== RECORDS FOR THE EXERCISE ==
[Start of Attachment]
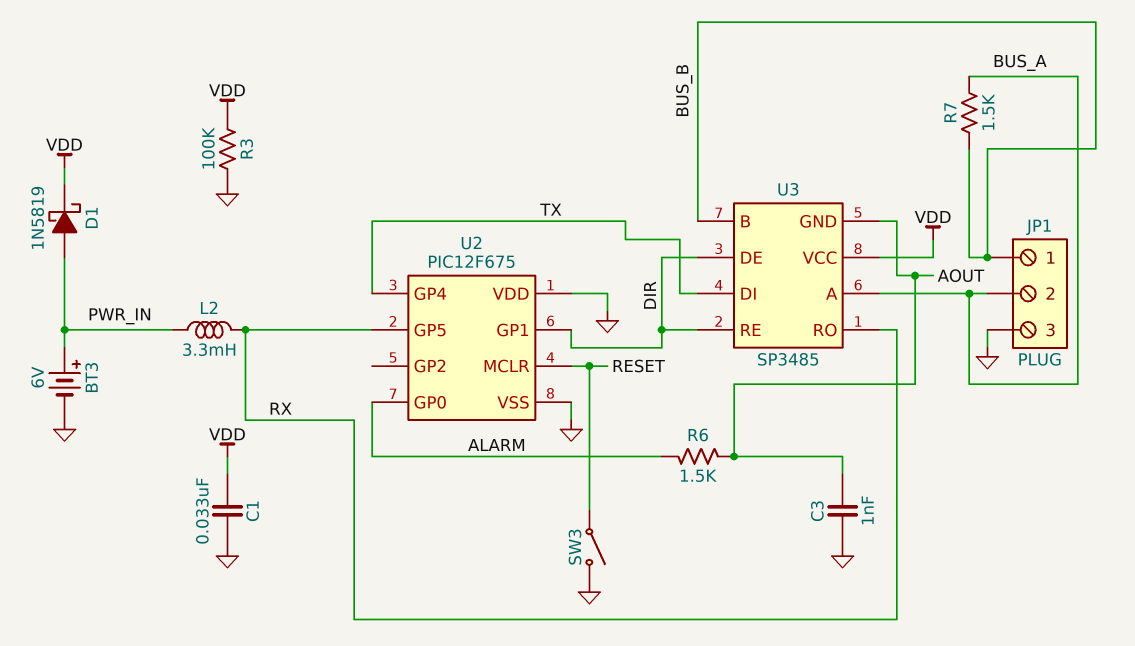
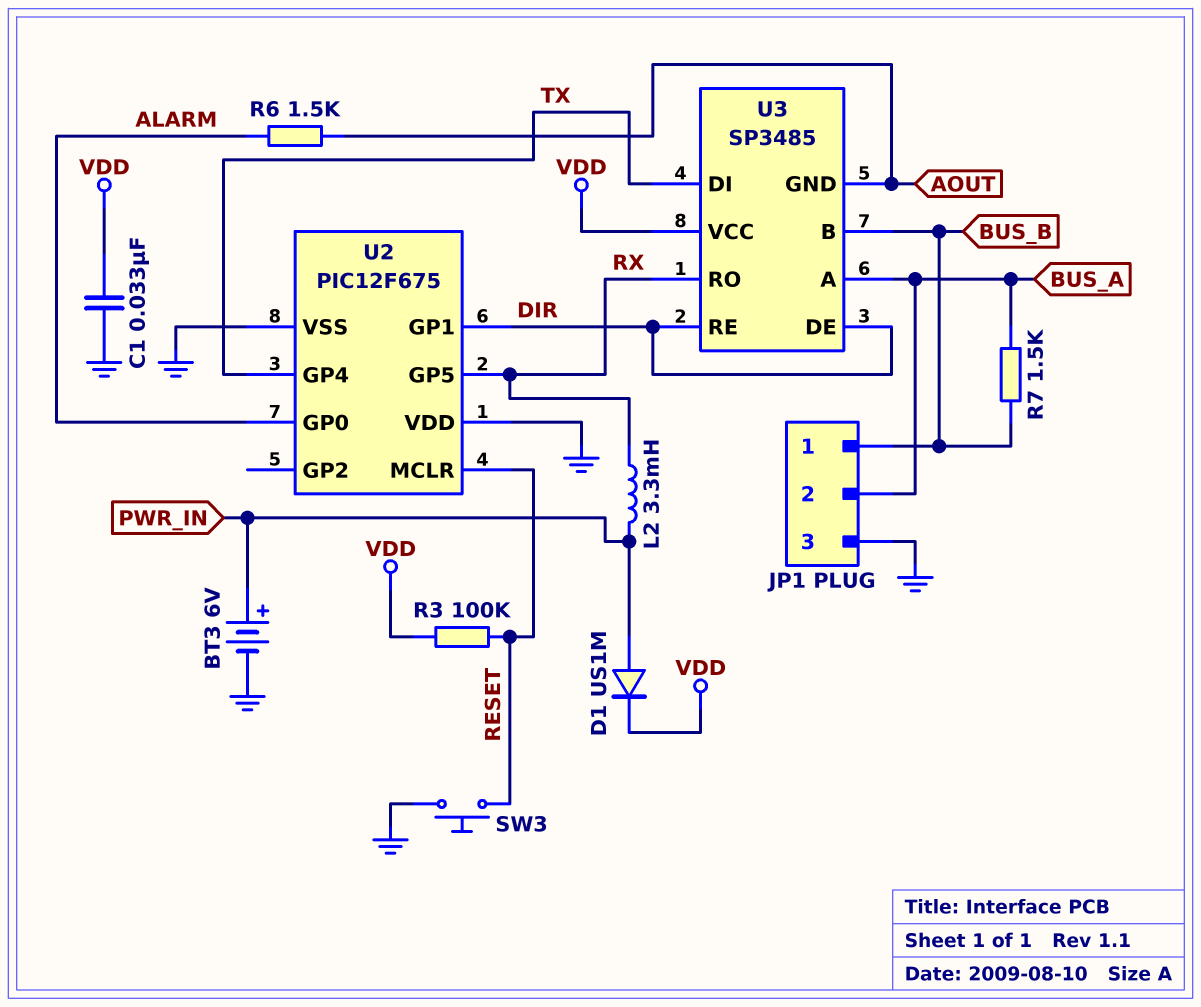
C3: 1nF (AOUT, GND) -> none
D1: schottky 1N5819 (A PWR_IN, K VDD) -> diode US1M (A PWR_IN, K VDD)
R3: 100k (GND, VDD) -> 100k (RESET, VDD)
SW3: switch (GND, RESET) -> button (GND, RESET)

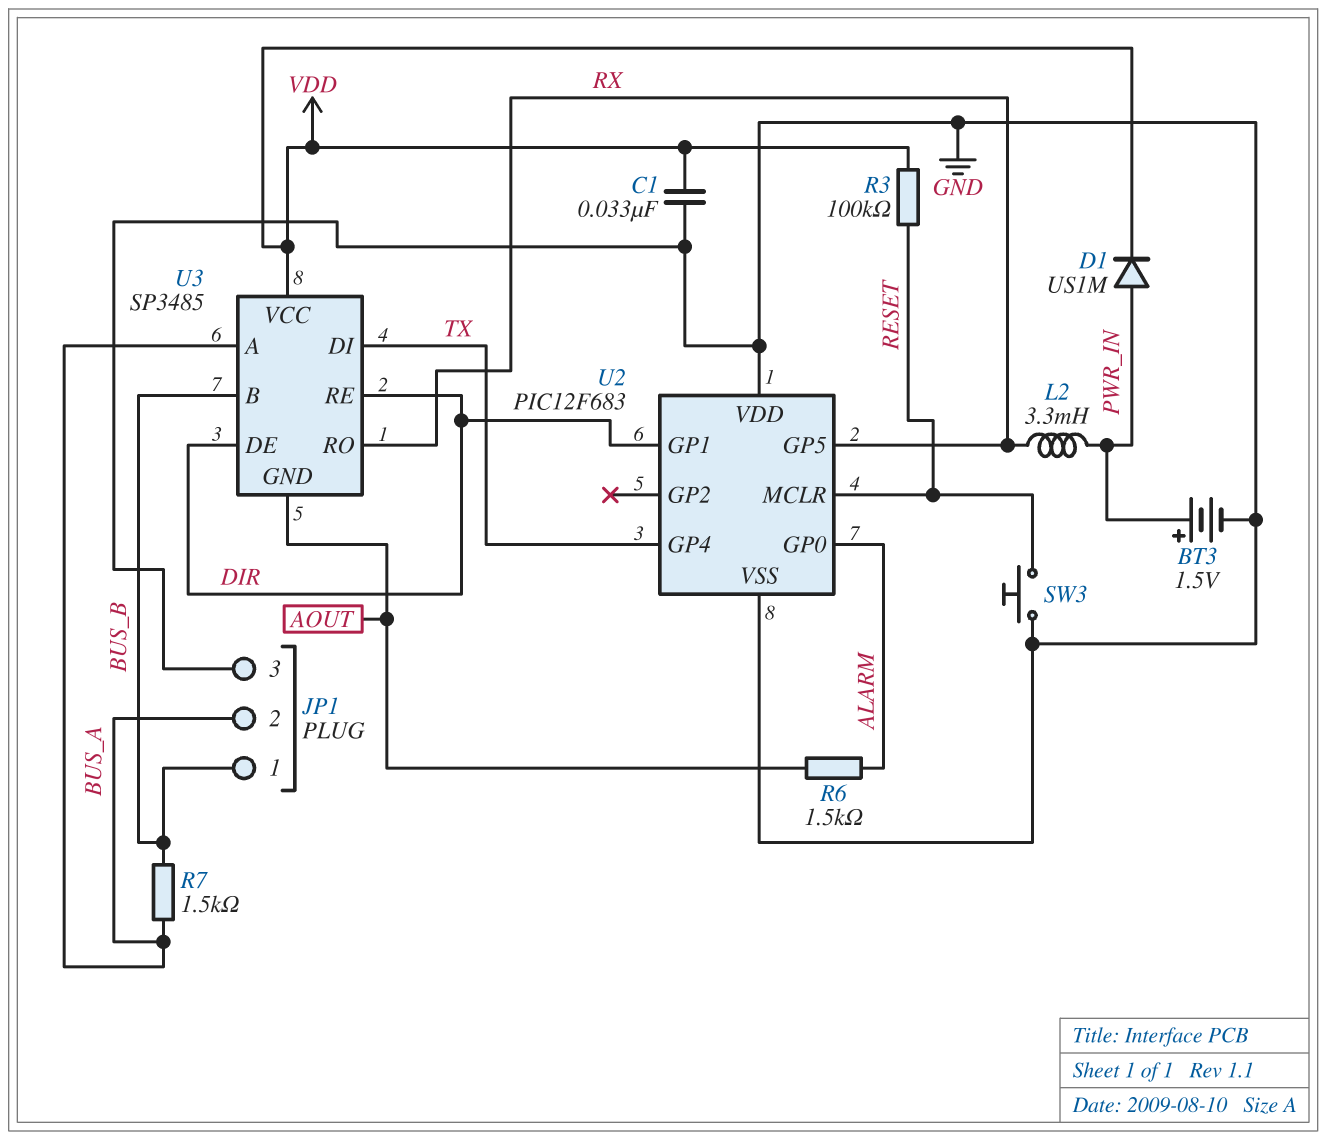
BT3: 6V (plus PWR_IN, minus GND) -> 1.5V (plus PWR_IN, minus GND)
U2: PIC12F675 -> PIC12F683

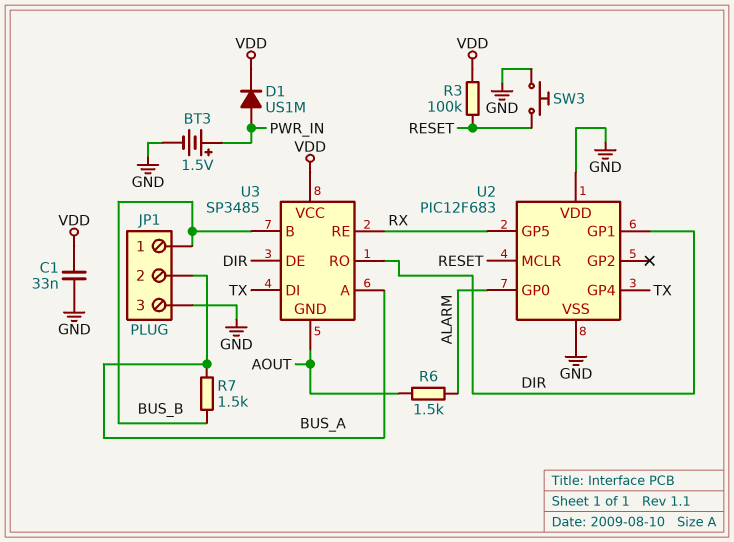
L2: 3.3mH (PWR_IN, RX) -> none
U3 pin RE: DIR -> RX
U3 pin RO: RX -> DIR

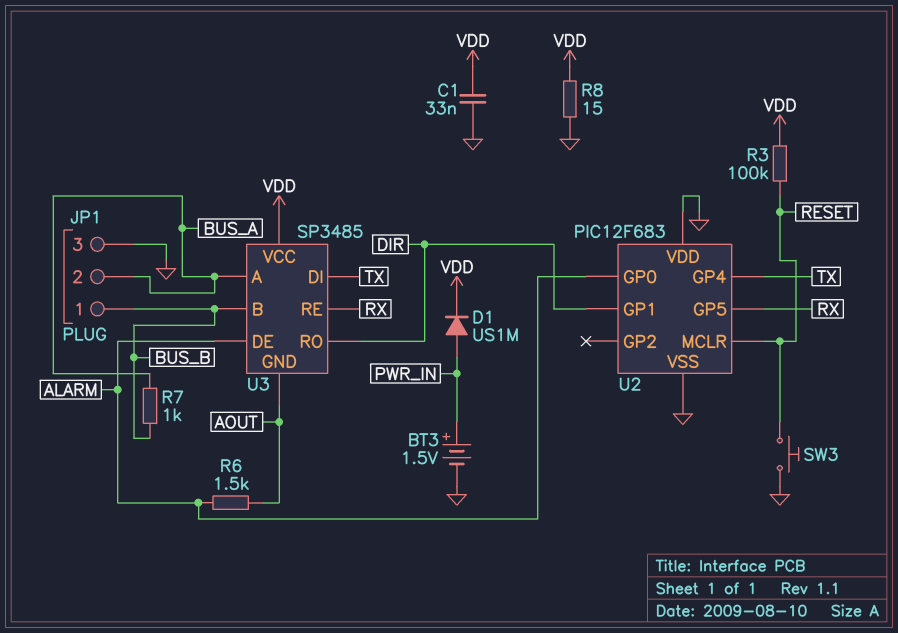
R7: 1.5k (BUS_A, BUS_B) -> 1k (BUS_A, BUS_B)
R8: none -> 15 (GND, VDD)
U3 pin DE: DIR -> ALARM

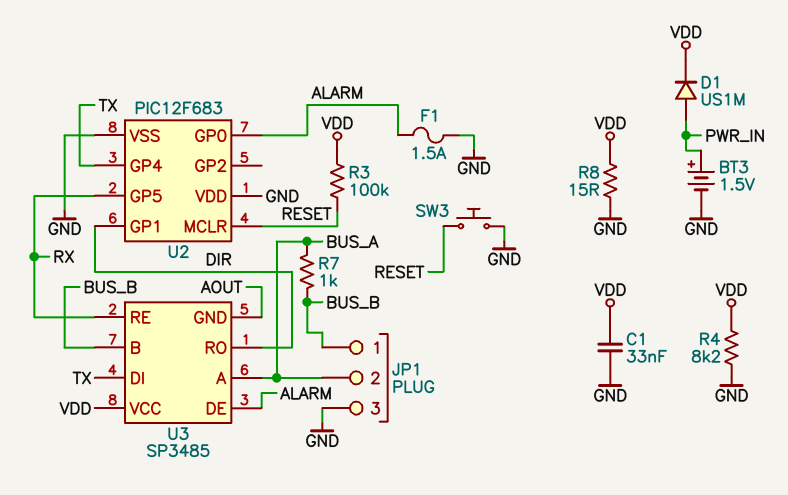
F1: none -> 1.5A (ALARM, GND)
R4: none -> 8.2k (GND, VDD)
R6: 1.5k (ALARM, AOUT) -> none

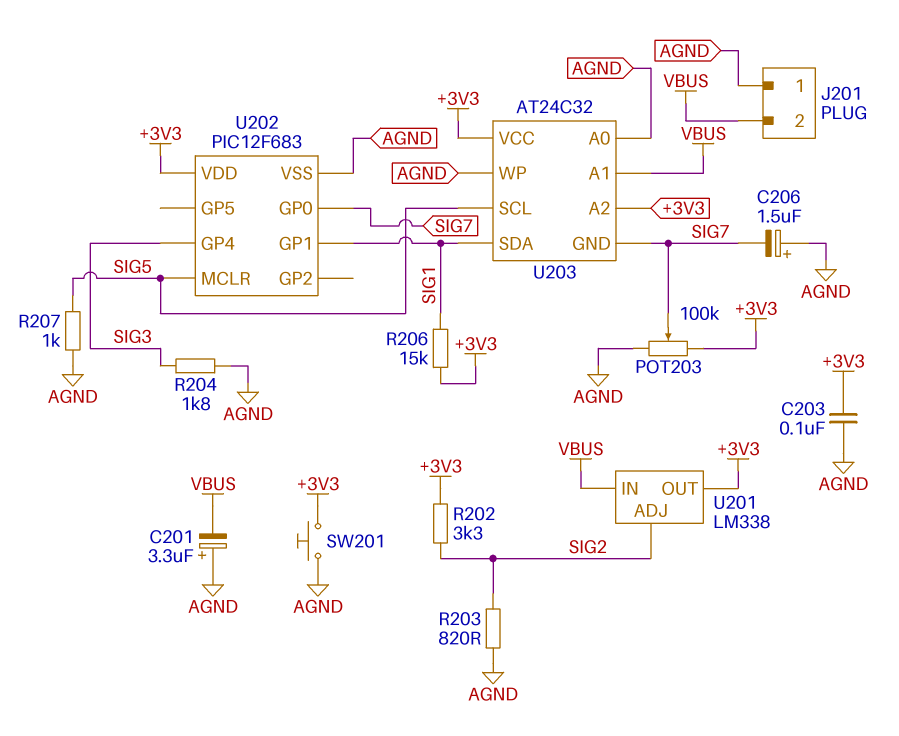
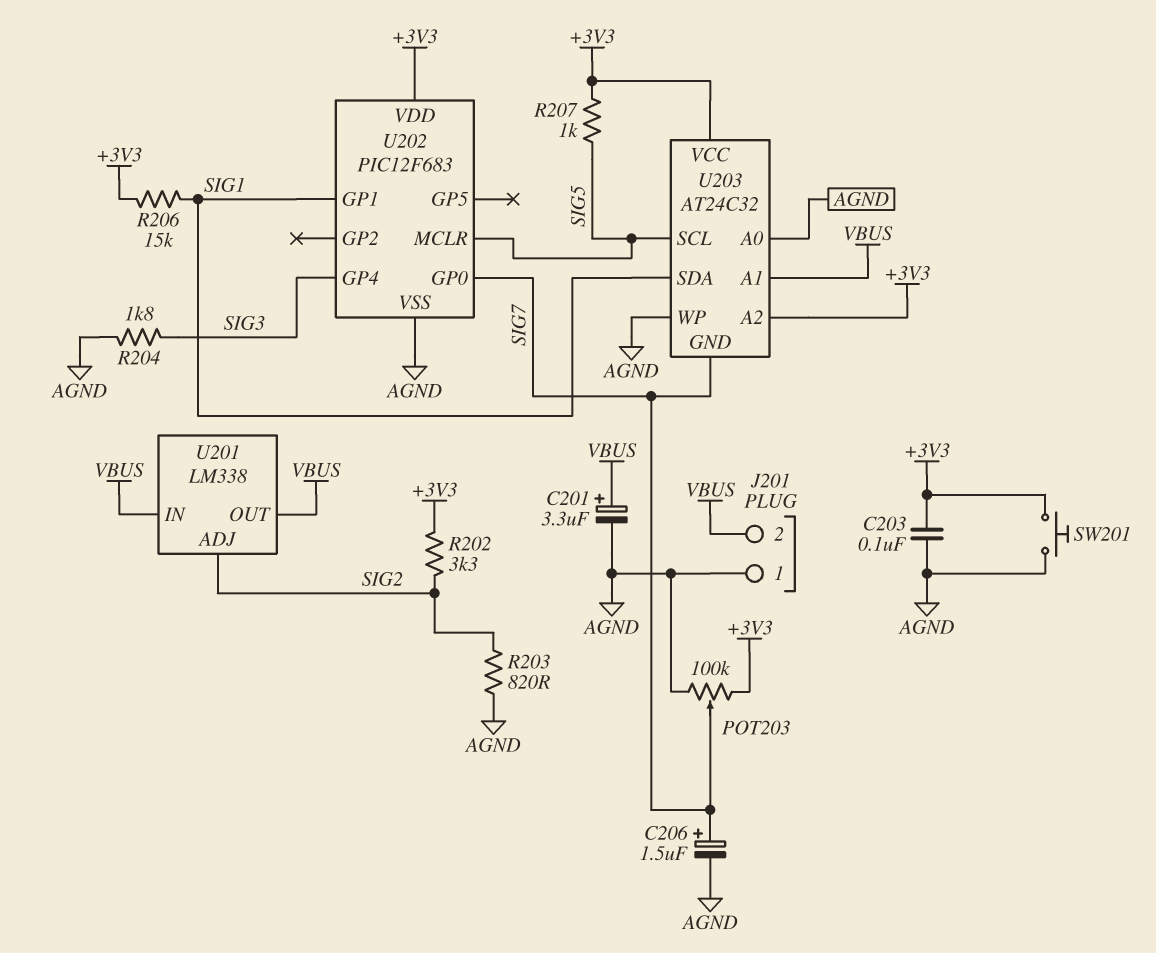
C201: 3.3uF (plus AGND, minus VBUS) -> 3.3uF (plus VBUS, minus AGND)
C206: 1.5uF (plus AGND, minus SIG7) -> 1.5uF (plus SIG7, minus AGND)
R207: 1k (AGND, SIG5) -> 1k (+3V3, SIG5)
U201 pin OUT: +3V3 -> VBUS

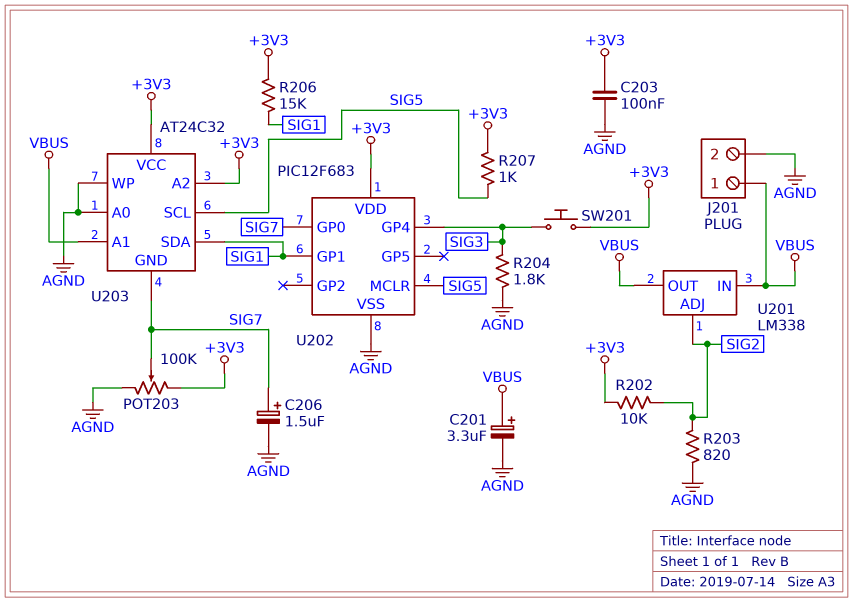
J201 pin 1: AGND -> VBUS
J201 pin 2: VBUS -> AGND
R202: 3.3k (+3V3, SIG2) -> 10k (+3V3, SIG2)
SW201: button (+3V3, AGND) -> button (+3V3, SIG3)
[End of Attachment]
== DIRECTIONS FOR THIS TASK ==
Lines containing the word "button" must be found in the data above and copied.

== RESULT OF THE TASK ==
SW3: switch (GND, RESET) -> button (GND, RESET)
SW201: button (+3V3, AGND) -> button (+3V3, SIG3)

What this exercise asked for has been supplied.